## Requirement
Everything from the line containing "yellow light bulb: 2 -> 3" through the last line of the material must be restated word for word, and only that.

## Data in this exercise
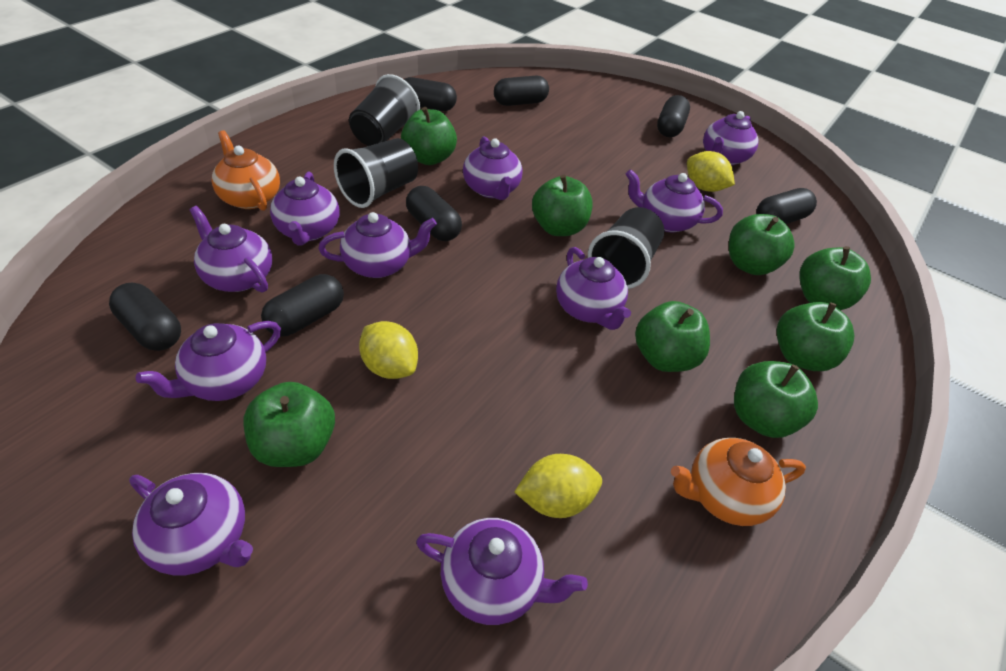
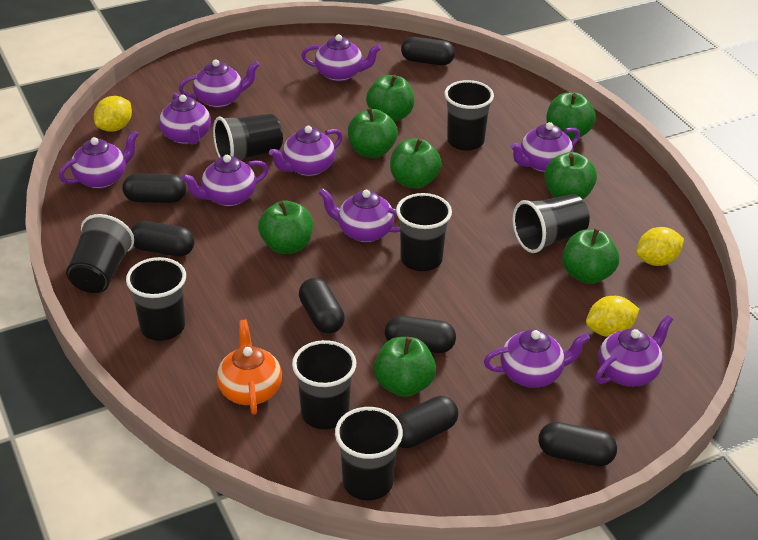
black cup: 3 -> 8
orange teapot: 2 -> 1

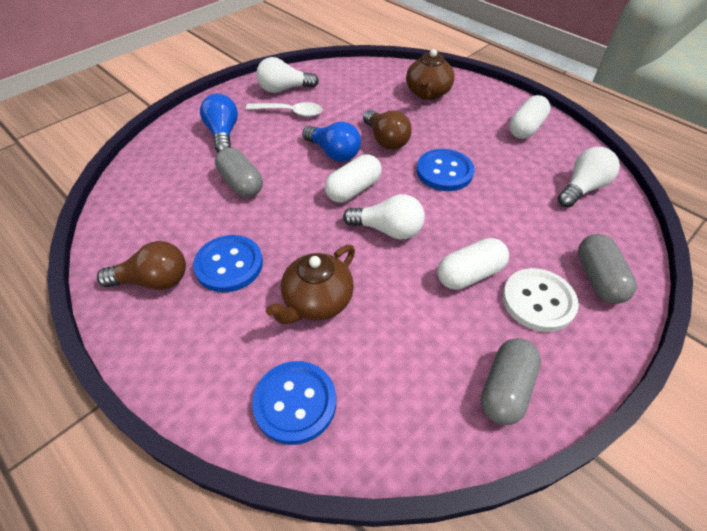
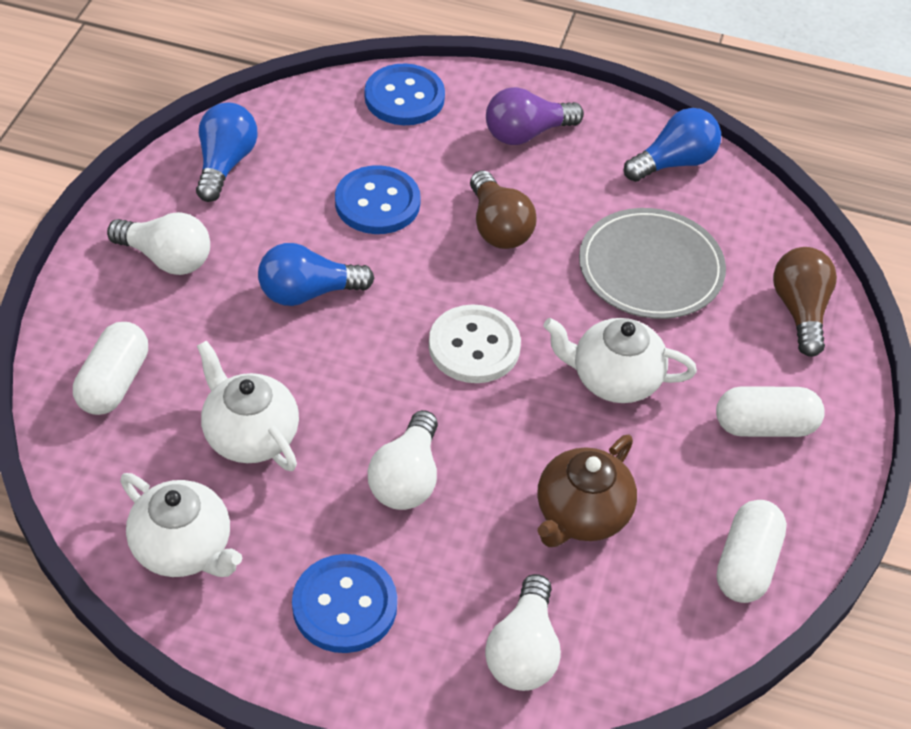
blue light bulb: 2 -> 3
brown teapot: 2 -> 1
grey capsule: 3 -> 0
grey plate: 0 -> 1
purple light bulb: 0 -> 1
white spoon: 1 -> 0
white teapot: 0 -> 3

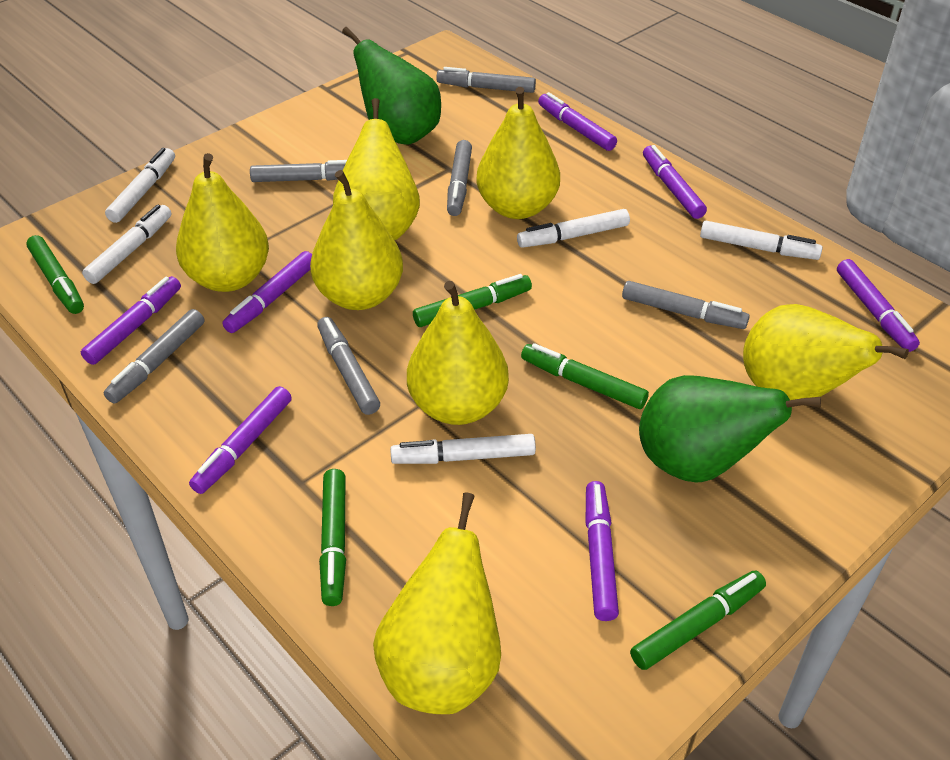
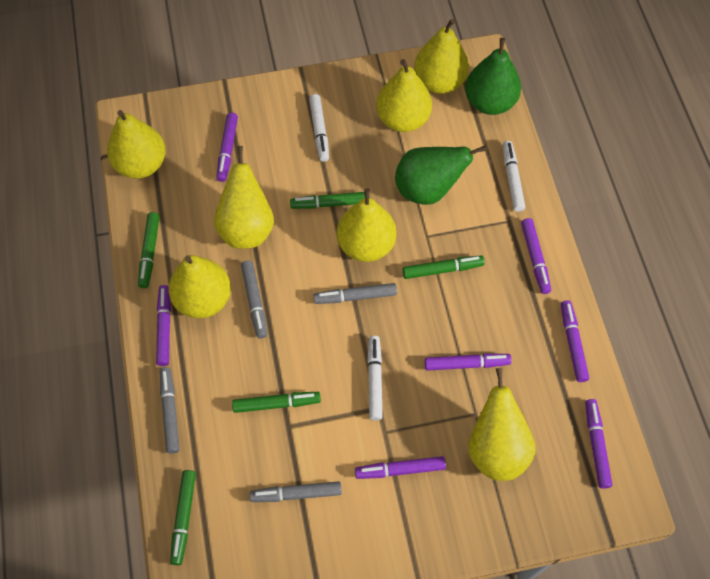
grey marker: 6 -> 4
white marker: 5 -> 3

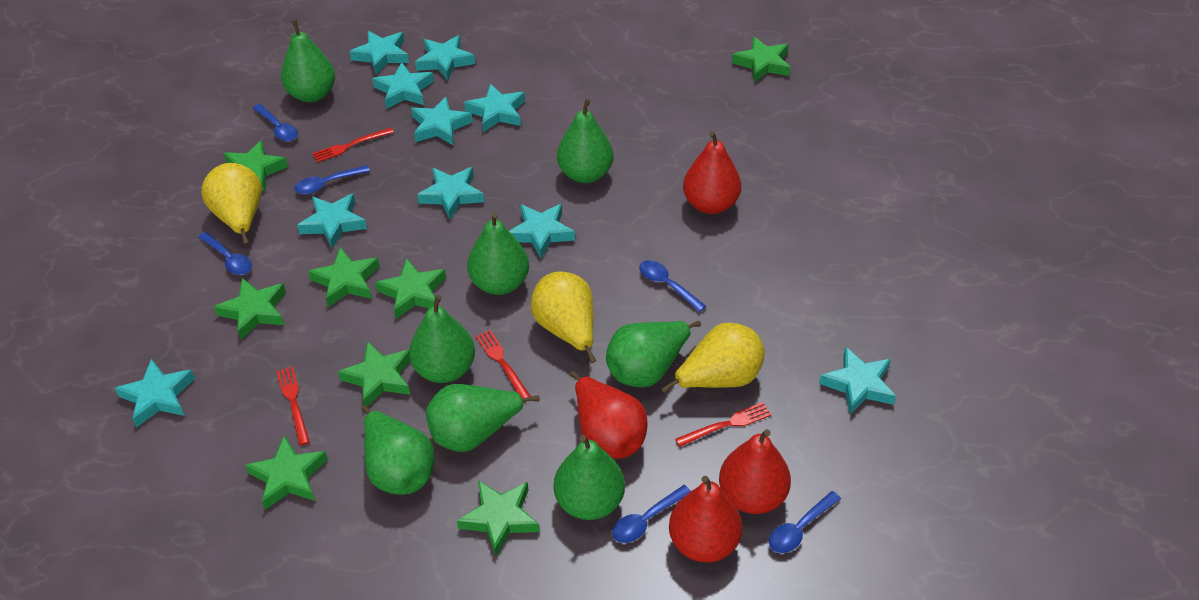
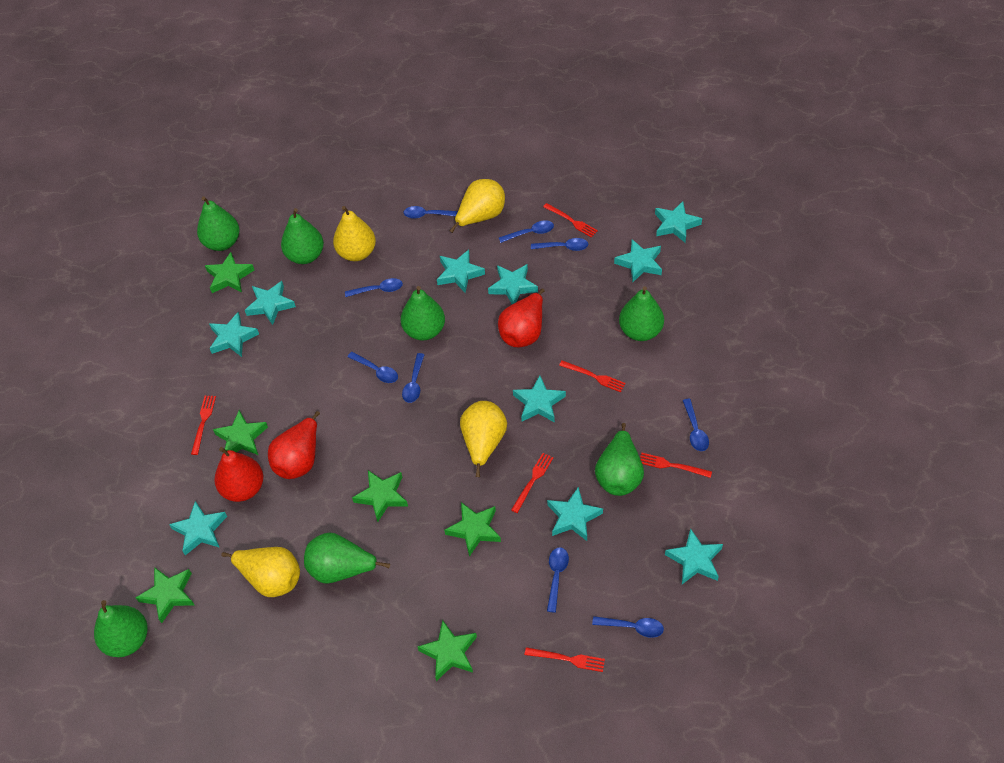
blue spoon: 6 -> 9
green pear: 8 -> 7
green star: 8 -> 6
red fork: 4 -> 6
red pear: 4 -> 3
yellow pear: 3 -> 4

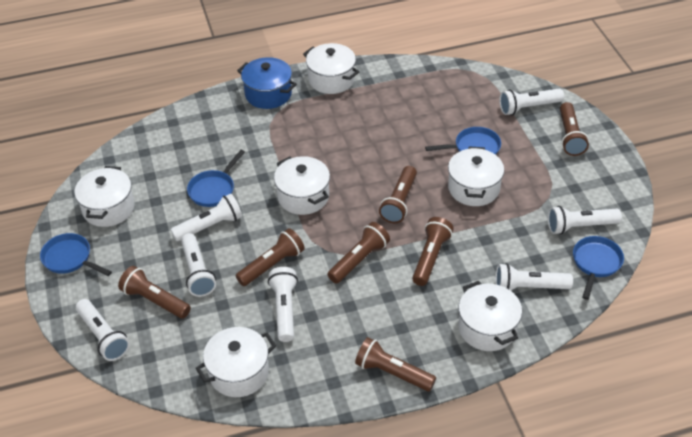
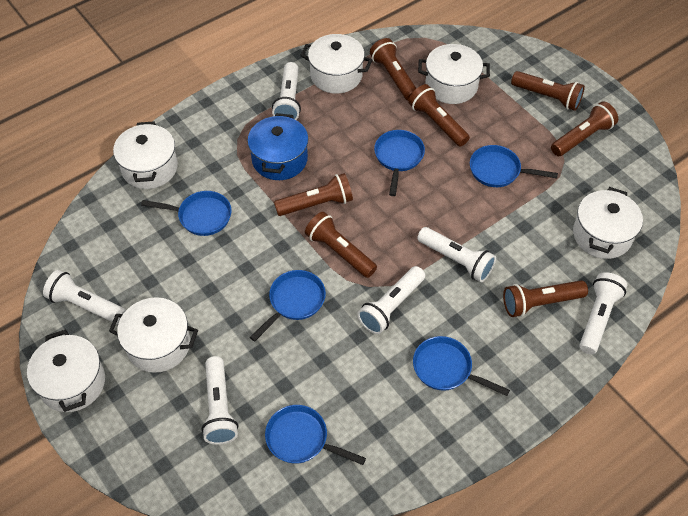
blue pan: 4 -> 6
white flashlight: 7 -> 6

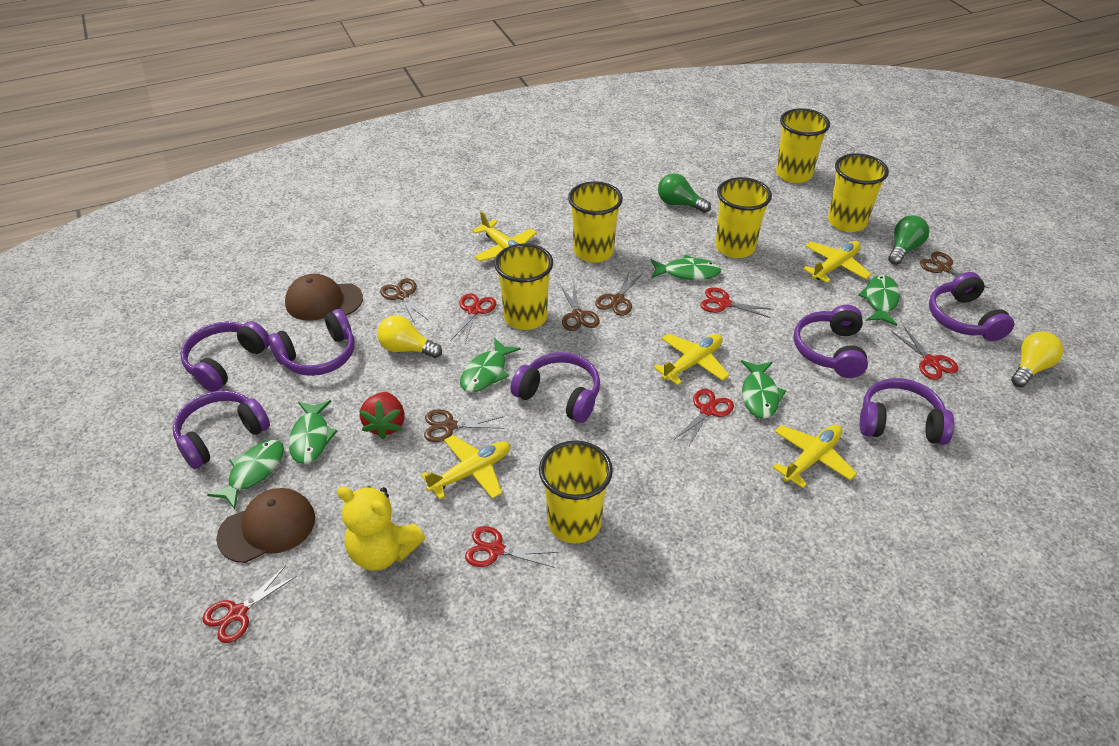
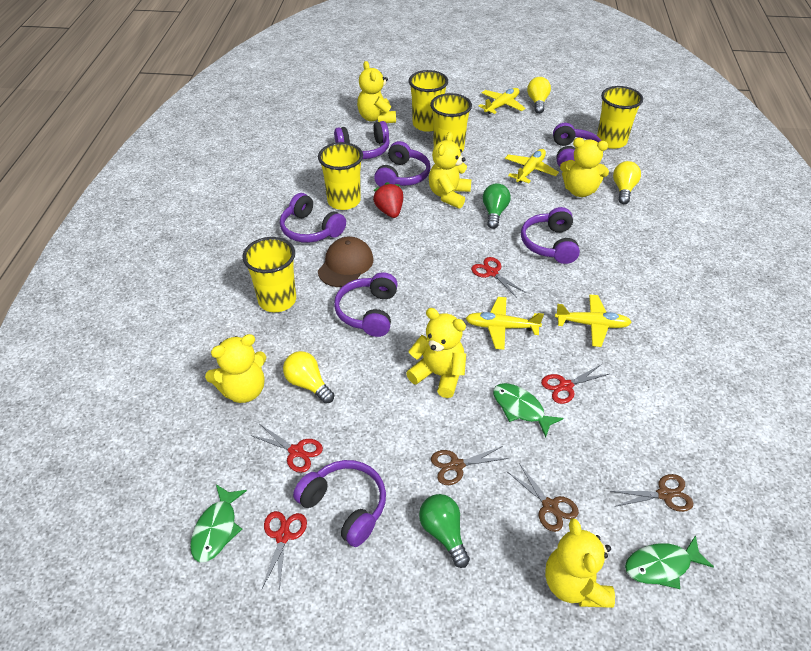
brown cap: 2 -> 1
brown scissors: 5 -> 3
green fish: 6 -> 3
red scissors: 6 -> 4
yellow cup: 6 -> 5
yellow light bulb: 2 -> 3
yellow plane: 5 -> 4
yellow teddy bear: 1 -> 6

## The answer
yellow light bulb: 2 -> 3
yellow plane: 5 -> 4
yellow teddy bear: 1 -> 6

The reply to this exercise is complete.